== Exercise aim ==
Skip the images; return every entry exactly.

---------- Information supplied

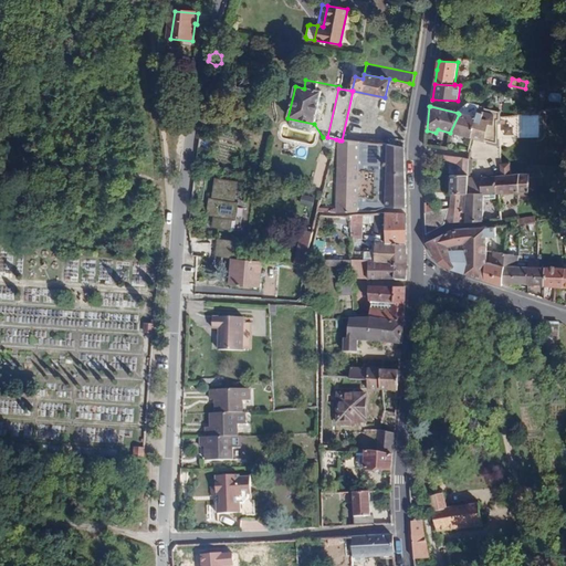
[(520,111),(520,124),(540,124),(540,111),(520,111)]
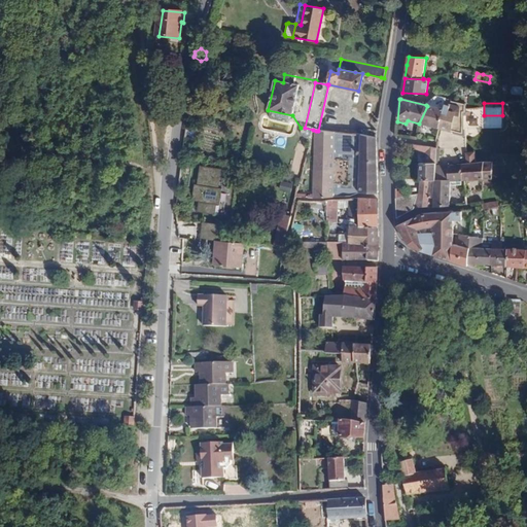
[(427,106),(419,124),(440,129),(444,110),(438,109),(427,106)]
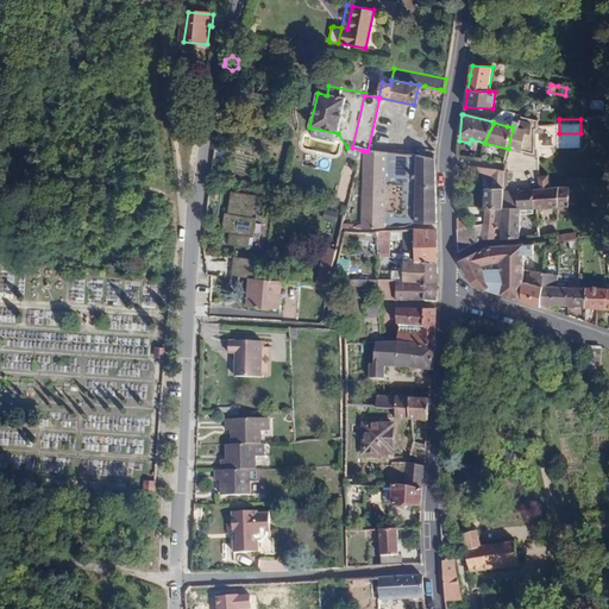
[(526,131),(519,129),(513,127),(508,149),(521,152),(526,131)]
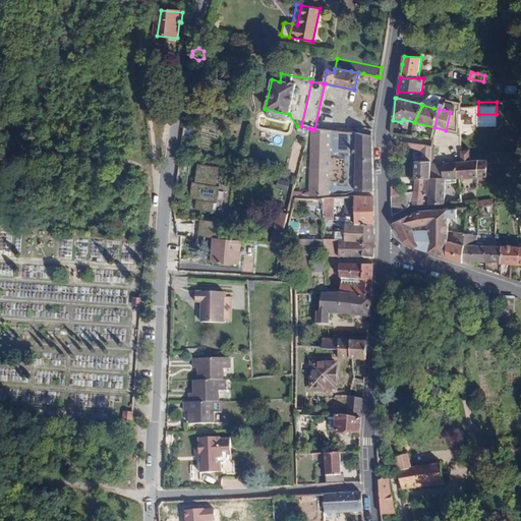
[(301,126),(297,126),(296,128),(297,131),(297,133),(299,134),(301,135),(302,135),(304,135),(306,135),(307,133),(309,128),(301,126)]
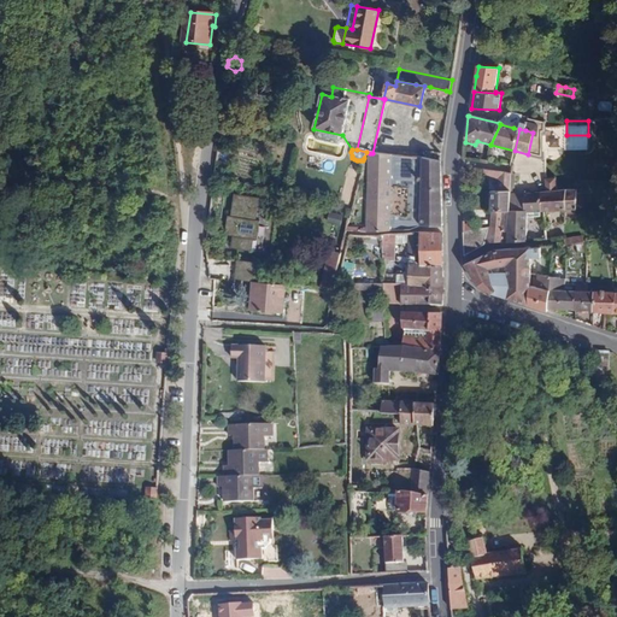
[(440,227),(441,162),(372,153),(370,153),(368,200),(370,200),(368,231),(372,231),(410,229),(418,225),(440,227)]
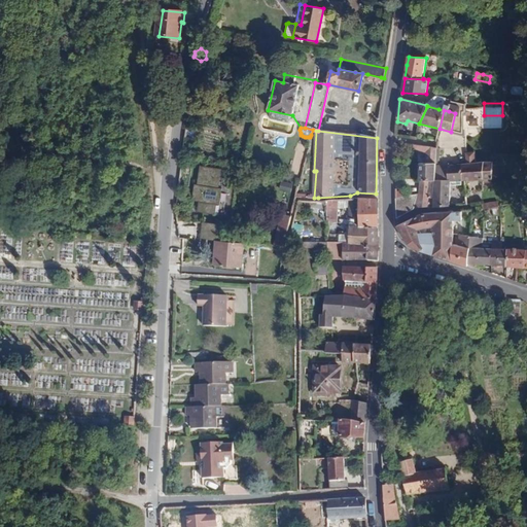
[(422,145),(414,145),(413,152),(420,153),(422,145)]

--------------------

== Task response ==
[(520,111),(520,124),(540,124),(540,111),(520,111)]
[(427,106),(419,124),(440,129),(444,110),(438,109),(427,106)]
[(526,131),(519,129),(513,127),(508,149),(521,152),(526,131)]
[(301,126),(297,126),(296,128),(297,131),(297,133),(299,134),(301,135),(302,135),(304,135),(306,135),(307,133),(309,128),(301,126)]
[(440,227),(441,162),(372,153),(370,153),(368,200),(370,200),(368,231),(372,231),(410,229),(418,225),(440,227)]
[(422,145),(414,145),(413,152),(420,153),(422,145)]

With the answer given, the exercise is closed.